What the task requires
When you reach the line in the data below that contains "R7: 15k (BASE, LAMP) -> 15k (GND, LAMP)", please start repeating lines exactly, and stop after the line that contains "U1 pin VS: GND -> VCC", repeating nothing else.

++++ Extracted material ++++

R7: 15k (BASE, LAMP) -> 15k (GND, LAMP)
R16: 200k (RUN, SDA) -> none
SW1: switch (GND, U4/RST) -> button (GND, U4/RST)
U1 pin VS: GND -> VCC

++++
++++ Extracted material ++++

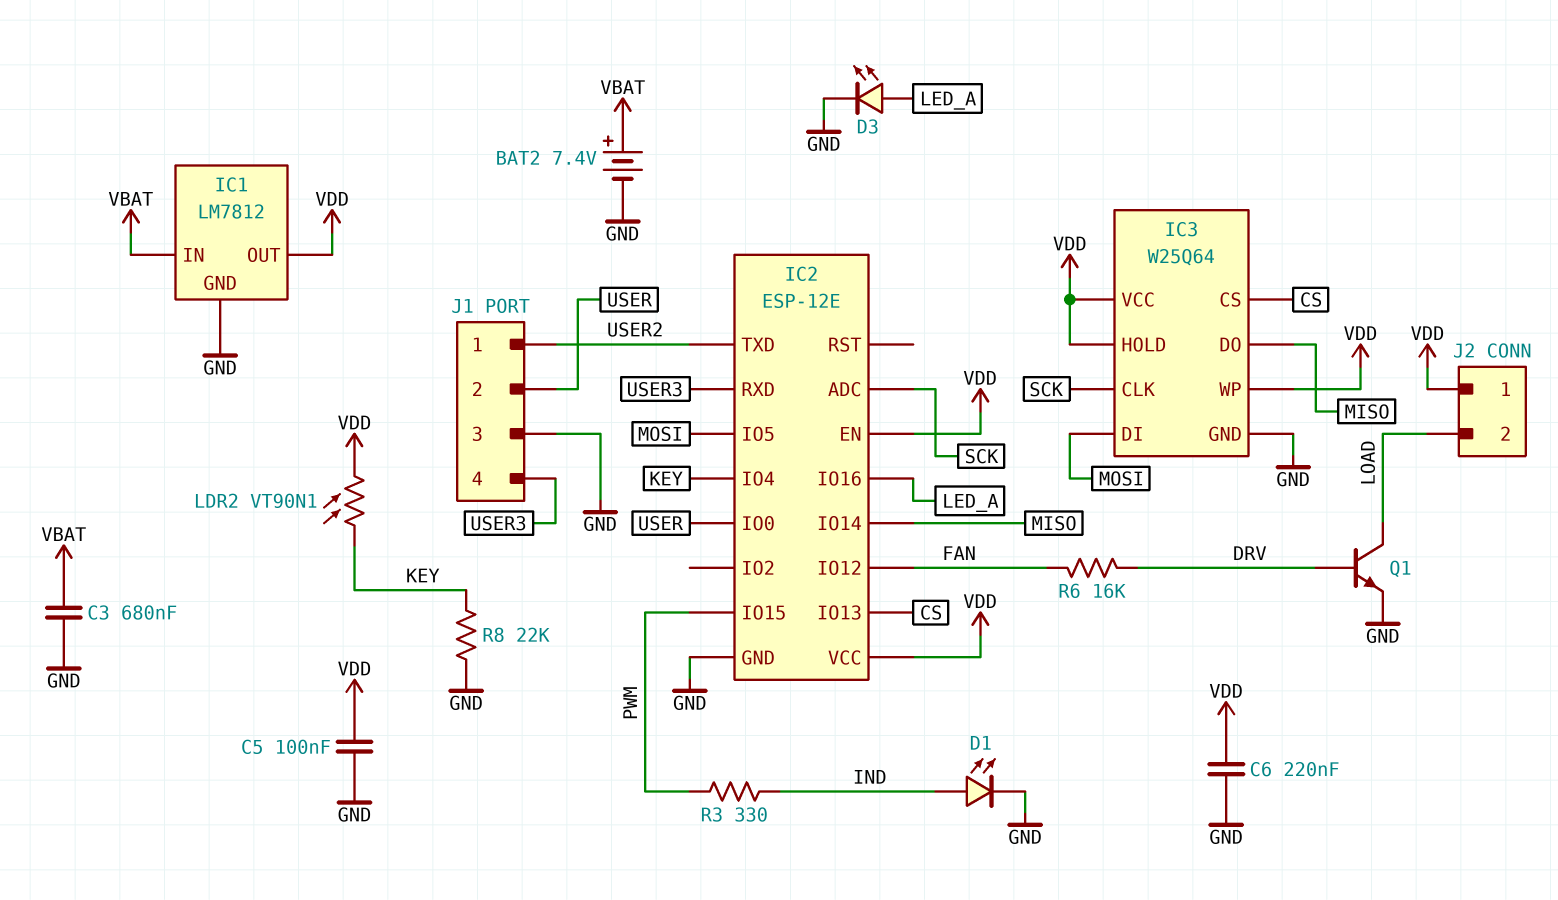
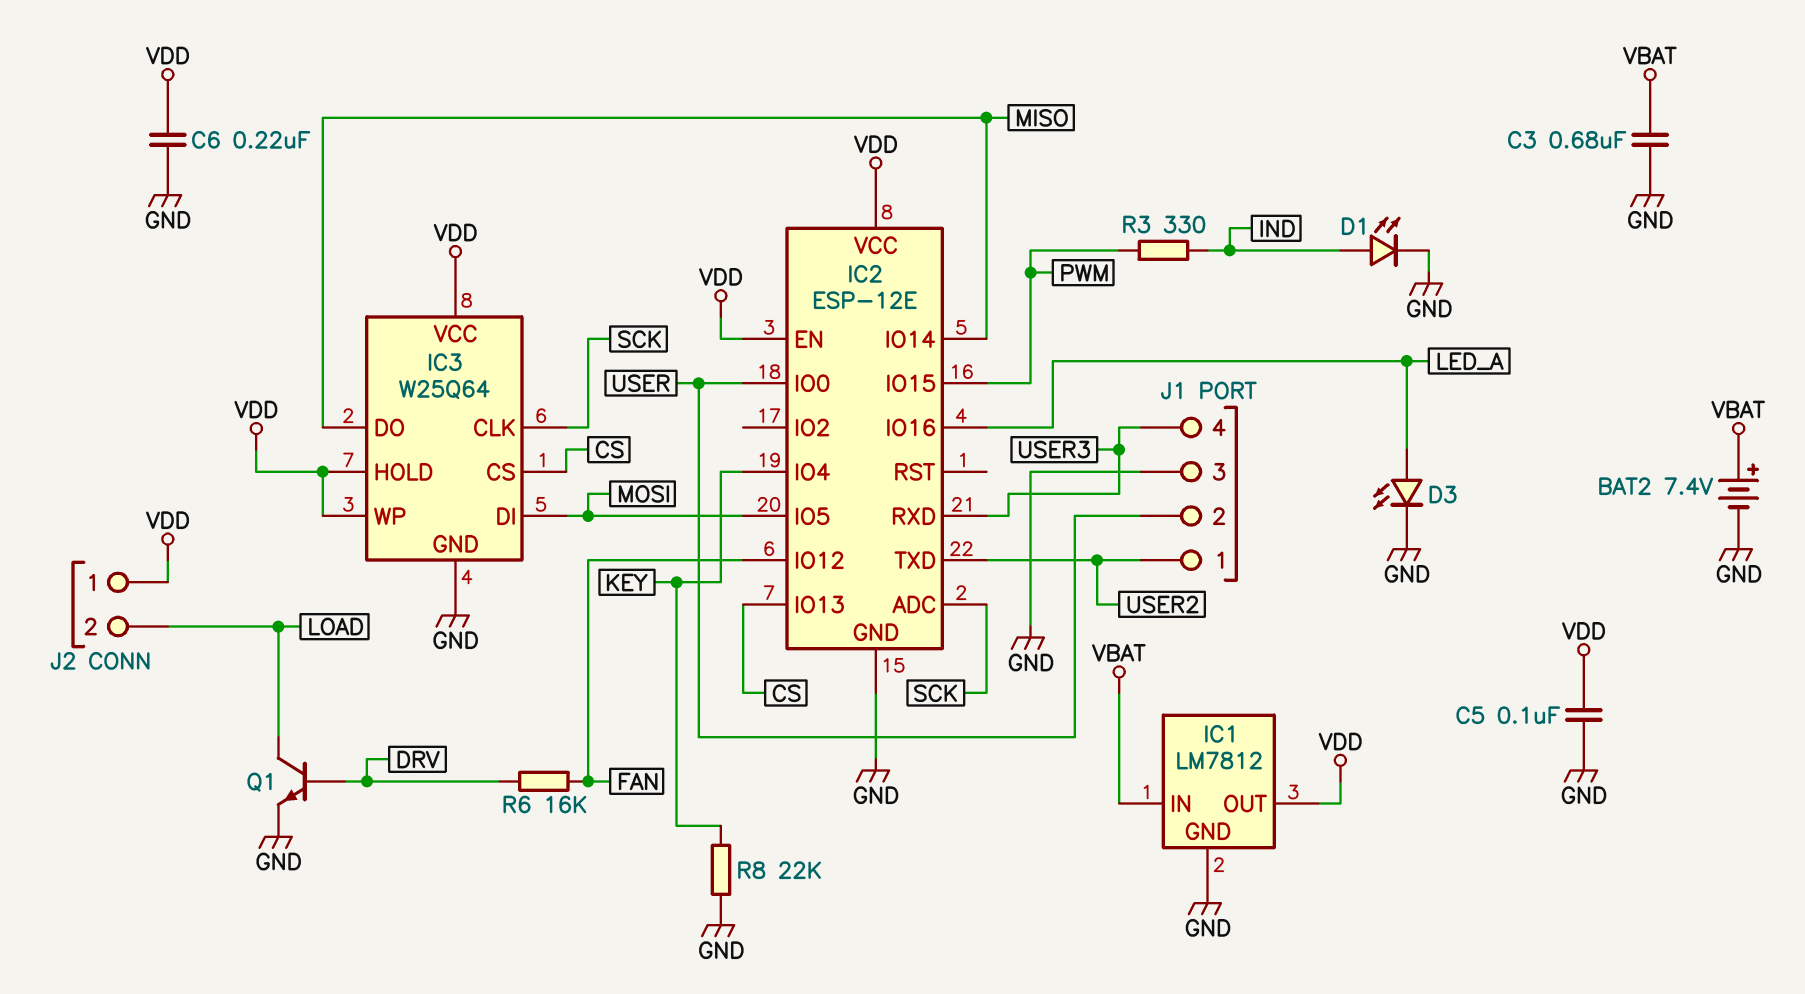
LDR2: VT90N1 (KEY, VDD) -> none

++++

Response area
R7: 15k (BASE, LAMP) -> 15k (GND, LAMP)
R16: 200k (RUN, SDA) -> none
SW1: switch (GND, U4/RST) -> button (GND, U4/RST)
U1 pin VS: GND -> VCC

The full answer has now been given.